* TASK DIRECTIONS *
In the records, find each line where "bateau" occurs, and copy it.

(Entries taken from a collection)

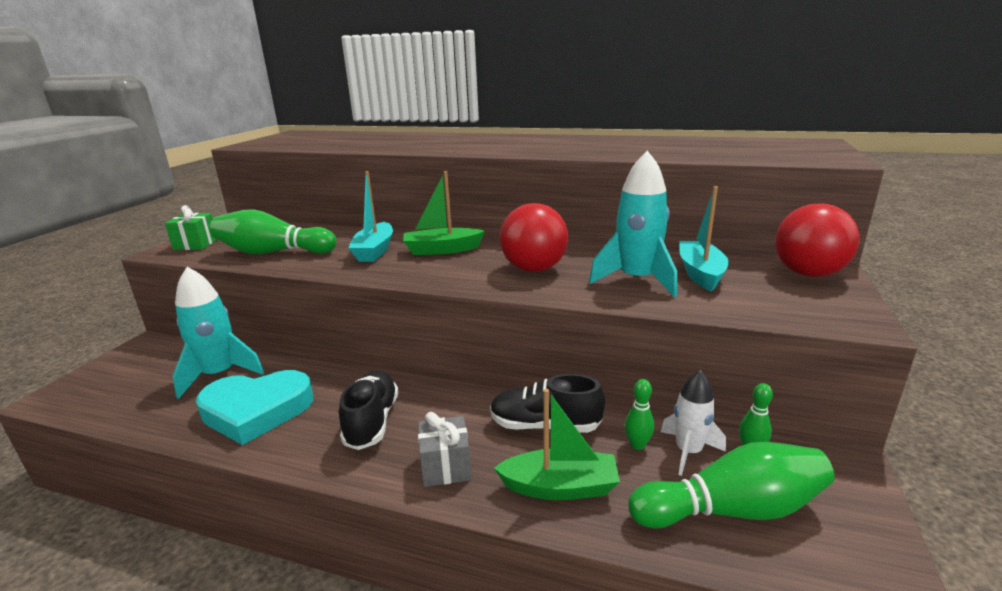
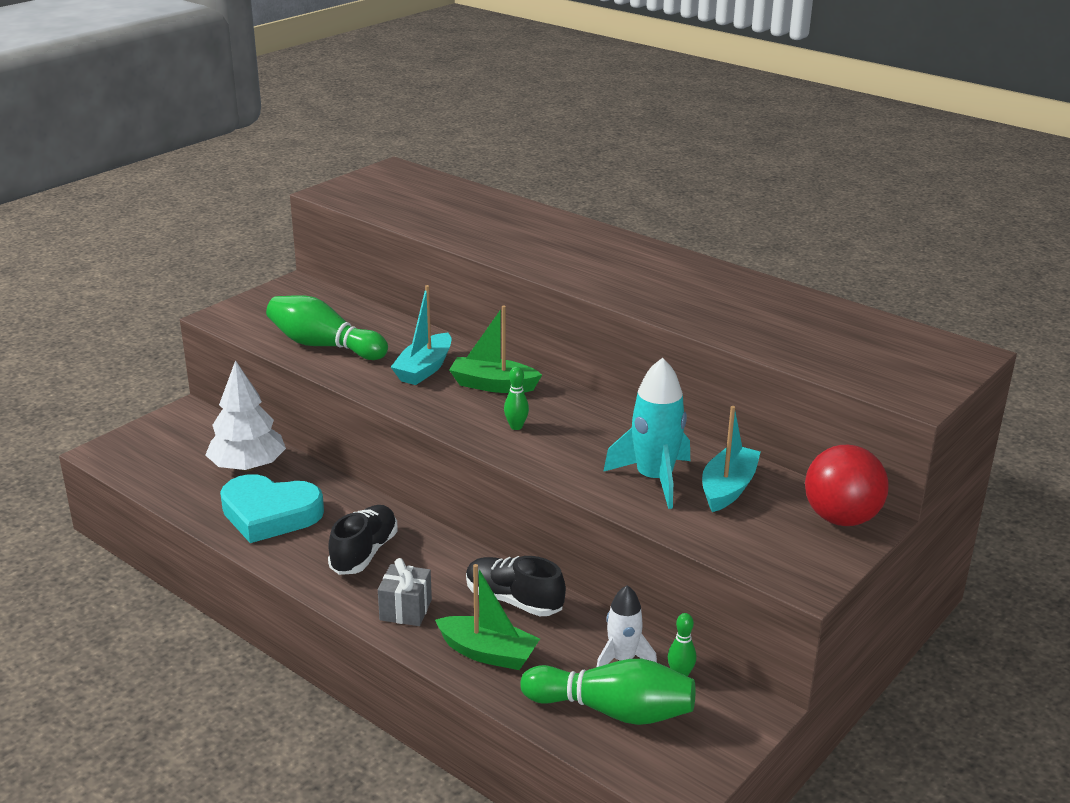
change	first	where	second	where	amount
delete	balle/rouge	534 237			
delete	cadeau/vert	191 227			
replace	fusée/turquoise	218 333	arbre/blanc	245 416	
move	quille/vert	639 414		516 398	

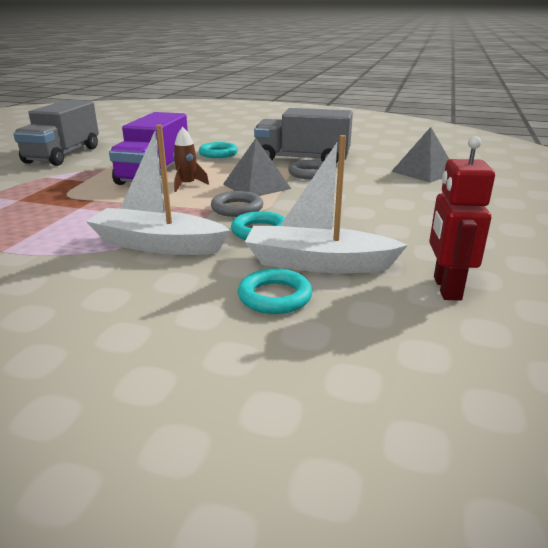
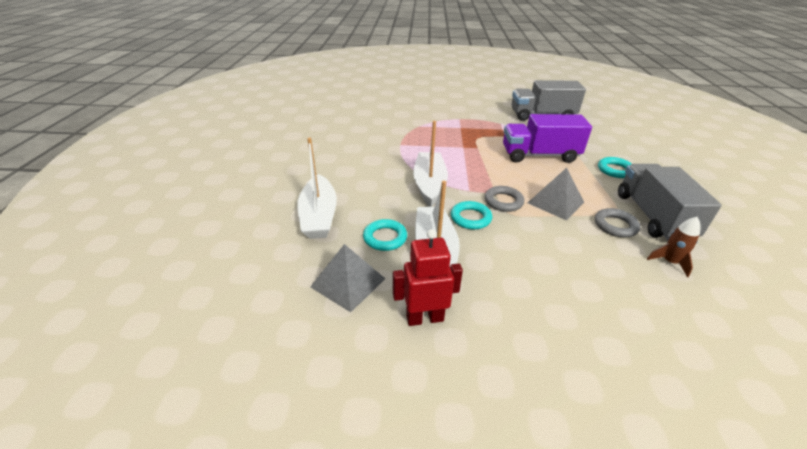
change	first	where	second	where	amount
move	fusée/marron	191 159		673 247	
move	pyramide/gris	420 155		347 278	
insert			bateau/blanc	317 188	

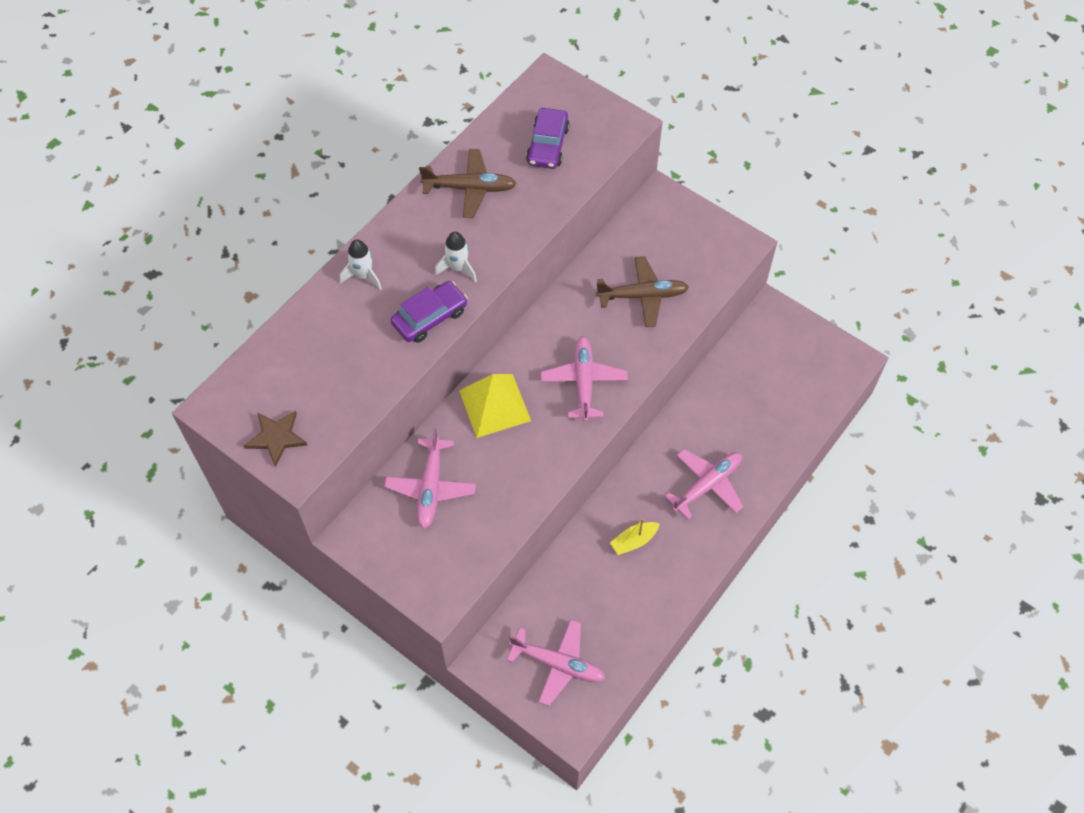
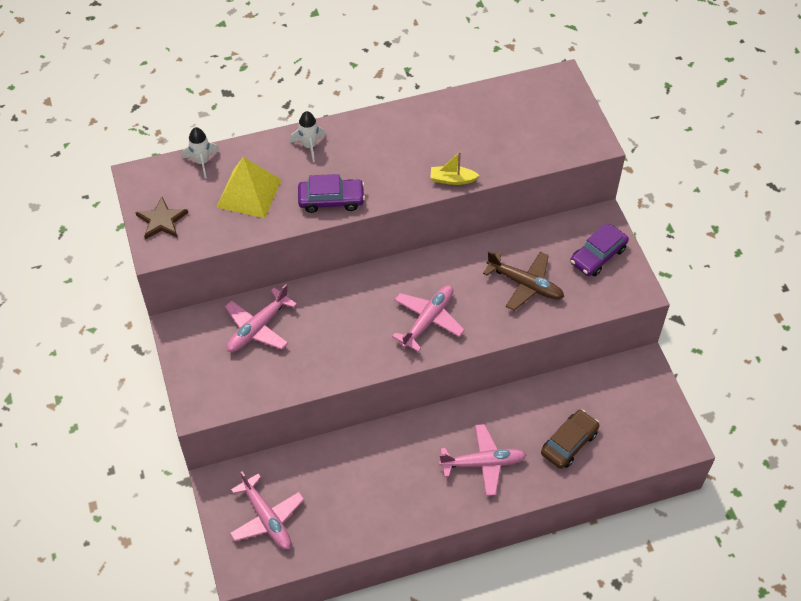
change	first	where	second	where	amount
move	voiture/violet	548 138		599 250	
delete	avion/marron	468 183			
move	fusée/blanc	456 257		200 152	
move	pyramide/jaune	495 406		248 187	
move	bateau/jaune	635 536		455 168	
insert			voiture/marron	570 439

* RESPONSE TO THIS TASK *
insert			bateau/blanc	317 188	
move	bateau/jaune	635 536		455 168	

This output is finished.